What is needed —
The pictures are to be left out, and all remaining data is to be transcribed exactly as it appears.

Given information —
════════════════
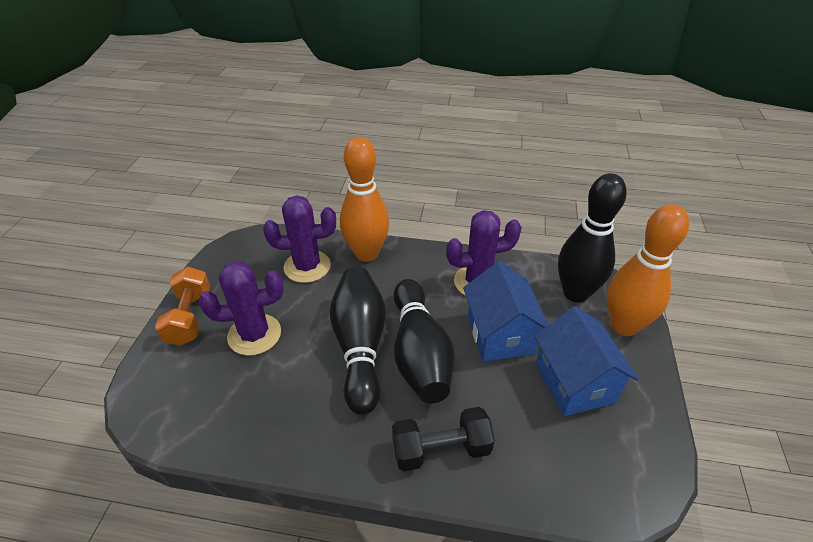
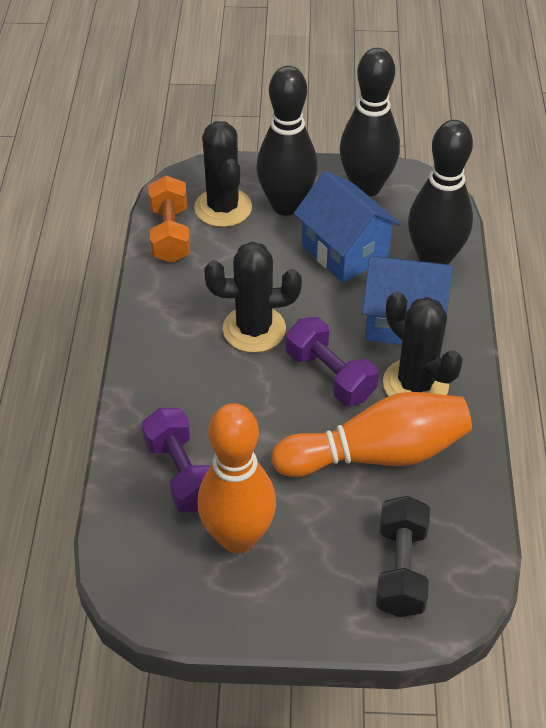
black cactus: 0 -> 3
purple cactus: 3 -> 0
purple dumbbell: 0 -> 2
════════════════
Task result —
black cactus: 0 -> 3
purple cactus: 3 -> 0
purple dumbbell: 0 -> 2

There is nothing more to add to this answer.